## Record set

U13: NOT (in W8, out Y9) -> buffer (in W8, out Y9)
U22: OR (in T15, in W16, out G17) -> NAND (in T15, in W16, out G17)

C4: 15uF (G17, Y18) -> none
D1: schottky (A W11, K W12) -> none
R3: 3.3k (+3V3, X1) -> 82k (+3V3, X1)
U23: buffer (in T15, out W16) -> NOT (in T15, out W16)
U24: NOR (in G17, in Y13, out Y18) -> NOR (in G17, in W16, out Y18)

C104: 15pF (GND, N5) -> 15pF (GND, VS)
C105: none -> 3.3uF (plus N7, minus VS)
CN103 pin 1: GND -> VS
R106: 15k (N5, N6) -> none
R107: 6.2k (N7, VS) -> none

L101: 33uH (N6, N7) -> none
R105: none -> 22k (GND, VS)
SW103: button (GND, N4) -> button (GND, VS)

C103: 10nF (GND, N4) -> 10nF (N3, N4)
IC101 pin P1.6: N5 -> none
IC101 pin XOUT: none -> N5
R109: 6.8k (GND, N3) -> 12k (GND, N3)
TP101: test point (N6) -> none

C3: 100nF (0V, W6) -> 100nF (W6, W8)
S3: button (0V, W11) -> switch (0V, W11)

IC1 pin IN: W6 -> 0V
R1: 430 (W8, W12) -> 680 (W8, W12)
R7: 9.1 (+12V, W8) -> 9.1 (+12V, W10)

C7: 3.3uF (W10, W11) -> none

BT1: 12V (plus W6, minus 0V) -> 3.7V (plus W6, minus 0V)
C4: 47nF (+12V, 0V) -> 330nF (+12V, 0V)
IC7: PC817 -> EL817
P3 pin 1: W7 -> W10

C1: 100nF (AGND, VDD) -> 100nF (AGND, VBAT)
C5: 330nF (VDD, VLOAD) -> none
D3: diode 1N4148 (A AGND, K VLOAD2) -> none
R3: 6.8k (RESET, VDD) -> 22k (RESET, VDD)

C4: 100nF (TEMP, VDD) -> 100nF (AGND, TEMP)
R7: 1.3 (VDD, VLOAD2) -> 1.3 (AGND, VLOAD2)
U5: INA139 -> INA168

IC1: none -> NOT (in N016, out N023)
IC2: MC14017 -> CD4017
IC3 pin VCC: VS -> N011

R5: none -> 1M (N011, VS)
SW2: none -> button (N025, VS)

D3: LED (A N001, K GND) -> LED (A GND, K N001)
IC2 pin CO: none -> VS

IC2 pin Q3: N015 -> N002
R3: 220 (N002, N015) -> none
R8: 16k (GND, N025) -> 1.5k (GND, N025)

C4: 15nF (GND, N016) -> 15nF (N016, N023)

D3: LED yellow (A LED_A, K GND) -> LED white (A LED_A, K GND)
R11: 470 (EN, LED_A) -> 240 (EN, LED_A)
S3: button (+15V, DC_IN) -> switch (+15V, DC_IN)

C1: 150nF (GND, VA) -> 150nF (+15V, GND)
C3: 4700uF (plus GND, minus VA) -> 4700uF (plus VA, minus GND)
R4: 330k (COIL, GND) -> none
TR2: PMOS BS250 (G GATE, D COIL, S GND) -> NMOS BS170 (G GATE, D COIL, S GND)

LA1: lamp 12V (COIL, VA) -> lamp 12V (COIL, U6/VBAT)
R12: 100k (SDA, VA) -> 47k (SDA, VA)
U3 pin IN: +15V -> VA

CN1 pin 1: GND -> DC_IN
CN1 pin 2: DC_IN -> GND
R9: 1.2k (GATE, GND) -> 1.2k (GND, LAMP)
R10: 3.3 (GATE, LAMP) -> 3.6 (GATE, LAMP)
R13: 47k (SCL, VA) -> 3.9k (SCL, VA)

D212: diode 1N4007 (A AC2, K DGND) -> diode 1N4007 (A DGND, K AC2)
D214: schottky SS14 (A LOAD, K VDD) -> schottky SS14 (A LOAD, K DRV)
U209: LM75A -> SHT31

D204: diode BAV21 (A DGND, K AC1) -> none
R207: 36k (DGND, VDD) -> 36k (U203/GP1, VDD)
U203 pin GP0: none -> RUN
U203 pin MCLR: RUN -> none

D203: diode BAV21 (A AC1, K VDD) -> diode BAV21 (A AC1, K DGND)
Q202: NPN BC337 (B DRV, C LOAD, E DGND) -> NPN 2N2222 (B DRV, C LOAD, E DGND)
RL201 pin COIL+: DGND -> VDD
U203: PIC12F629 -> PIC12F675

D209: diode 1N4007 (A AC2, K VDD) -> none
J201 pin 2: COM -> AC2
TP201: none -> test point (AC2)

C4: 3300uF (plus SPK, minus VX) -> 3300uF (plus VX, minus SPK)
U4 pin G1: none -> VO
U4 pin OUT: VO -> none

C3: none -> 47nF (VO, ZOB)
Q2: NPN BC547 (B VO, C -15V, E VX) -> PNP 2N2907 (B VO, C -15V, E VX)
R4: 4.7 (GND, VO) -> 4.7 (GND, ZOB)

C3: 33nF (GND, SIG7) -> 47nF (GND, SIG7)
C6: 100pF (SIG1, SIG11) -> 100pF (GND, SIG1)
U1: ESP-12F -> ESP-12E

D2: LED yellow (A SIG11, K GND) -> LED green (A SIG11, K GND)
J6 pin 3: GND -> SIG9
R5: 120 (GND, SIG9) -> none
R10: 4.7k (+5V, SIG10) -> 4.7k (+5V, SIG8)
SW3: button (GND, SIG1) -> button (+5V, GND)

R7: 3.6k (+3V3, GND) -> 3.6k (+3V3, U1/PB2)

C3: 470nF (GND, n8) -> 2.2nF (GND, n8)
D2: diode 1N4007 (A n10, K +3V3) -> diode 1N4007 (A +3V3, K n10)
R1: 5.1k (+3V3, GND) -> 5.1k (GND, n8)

## Task
Could you copy each line in the listing above that includes the word "minus"?

## Exercise solution
C105: none -> 3.3uF (plus N7, minus VS)
BT1: 12V (plus W6, minus 0V) -> 3.7V (plus W6, minus 0V)
C3: 4700uF (plus GND, minus VA) -> 4700uF (plus VA, minus GND)
C4: 3300uF (plus SPK, minus VX) -> 3300uF (plus VX, minus SPK)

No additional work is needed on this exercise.